Dataset entries:
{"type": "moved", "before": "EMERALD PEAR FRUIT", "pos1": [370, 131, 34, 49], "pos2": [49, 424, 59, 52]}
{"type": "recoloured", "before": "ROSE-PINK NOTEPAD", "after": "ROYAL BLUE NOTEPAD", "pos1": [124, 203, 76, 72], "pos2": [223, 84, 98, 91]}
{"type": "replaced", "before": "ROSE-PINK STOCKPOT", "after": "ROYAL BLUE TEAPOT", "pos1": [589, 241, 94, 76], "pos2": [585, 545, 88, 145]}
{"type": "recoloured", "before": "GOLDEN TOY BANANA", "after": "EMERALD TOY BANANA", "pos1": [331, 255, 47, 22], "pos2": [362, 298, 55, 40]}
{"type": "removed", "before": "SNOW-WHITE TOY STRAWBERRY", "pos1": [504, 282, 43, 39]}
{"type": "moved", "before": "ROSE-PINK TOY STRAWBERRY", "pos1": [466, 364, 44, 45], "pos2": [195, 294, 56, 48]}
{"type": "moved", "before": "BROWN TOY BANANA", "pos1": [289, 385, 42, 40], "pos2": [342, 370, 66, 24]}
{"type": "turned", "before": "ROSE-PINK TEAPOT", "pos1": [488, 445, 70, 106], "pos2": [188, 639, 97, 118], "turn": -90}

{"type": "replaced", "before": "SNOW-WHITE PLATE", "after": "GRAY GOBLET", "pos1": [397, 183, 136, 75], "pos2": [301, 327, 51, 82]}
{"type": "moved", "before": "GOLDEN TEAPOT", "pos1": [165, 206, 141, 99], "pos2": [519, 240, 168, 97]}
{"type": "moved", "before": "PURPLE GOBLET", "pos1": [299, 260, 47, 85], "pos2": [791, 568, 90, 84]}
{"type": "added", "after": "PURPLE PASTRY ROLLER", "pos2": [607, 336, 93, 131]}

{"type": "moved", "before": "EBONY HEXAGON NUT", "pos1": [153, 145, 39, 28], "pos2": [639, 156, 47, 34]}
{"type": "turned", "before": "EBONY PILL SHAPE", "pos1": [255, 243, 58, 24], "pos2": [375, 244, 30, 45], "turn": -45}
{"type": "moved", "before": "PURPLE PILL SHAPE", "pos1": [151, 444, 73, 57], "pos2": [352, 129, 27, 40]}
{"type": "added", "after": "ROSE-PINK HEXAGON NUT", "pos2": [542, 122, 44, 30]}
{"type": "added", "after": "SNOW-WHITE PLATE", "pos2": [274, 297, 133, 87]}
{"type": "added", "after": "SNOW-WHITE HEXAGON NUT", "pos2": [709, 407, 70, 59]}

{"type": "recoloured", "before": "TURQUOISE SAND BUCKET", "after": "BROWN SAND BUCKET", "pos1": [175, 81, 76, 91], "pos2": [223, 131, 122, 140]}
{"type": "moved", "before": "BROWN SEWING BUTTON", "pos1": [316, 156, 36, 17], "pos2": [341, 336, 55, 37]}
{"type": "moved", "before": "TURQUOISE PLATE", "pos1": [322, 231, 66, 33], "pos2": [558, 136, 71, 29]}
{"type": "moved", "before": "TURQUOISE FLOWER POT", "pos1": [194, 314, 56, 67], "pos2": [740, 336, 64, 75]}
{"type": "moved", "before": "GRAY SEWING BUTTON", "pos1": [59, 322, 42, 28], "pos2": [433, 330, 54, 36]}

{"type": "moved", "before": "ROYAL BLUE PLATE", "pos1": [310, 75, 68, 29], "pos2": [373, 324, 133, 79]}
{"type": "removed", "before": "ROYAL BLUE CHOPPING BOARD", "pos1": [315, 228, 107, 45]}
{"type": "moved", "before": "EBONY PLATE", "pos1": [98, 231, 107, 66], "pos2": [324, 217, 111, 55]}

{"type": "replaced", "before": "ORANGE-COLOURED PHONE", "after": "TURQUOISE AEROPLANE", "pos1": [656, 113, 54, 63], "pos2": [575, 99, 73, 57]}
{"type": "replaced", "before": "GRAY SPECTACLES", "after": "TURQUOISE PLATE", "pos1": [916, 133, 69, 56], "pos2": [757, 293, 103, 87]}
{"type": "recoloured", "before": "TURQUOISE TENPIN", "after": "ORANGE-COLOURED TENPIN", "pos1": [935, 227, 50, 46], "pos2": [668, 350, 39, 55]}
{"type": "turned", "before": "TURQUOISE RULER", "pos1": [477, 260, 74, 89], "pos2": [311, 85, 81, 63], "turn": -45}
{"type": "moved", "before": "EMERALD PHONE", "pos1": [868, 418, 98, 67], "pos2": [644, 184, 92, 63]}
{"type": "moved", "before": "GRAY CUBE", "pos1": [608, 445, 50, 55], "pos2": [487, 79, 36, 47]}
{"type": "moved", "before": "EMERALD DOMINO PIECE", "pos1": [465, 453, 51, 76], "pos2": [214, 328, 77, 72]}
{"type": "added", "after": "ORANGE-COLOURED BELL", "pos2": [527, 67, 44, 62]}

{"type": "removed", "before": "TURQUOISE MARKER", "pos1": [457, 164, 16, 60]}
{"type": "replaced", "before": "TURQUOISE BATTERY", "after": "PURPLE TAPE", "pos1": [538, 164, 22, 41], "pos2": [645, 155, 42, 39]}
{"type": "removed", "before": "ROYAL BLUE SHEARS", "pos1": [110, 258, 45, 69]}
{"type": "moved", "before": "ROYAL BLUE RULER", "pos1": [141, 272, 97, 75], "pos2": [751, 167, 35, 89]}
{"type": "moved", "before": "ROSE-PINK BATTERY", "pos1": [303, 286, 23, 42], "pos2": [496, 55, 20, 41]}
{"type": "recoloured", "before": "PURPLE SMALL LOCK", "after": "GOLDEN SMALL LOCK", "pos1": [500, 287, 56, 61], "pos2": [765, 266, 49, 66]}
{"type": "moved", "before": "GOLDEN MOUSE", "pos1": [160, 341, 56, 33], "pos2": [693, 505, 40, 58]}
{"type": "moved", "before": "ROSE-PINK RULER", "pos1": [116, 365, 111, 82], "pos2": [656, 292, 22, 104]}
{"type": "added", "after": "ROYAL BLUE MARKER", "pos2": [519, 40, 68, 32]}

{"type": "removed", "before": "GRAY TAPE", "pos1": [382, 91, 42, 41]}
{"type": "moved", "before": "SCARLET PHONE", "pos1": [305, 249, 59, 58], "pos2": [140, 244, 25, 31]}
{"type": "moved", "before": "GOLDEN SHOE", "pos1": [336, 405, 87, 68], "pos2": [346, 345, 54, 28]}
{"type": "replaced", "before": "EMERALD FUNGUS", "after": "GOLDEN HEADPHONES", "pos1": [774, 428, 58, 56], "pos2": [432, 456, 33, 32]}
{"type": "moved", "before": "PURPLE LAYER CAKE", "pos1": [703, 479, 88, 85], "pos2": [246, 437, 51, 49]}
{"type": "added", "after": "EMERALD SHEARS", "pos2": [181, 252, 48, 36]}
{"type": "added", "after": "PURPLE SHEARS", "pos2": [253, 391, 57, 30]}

Work instruction:
Compute how many lines of the records above hold the string "BANANA". Give the number with no other output.

Answer:
2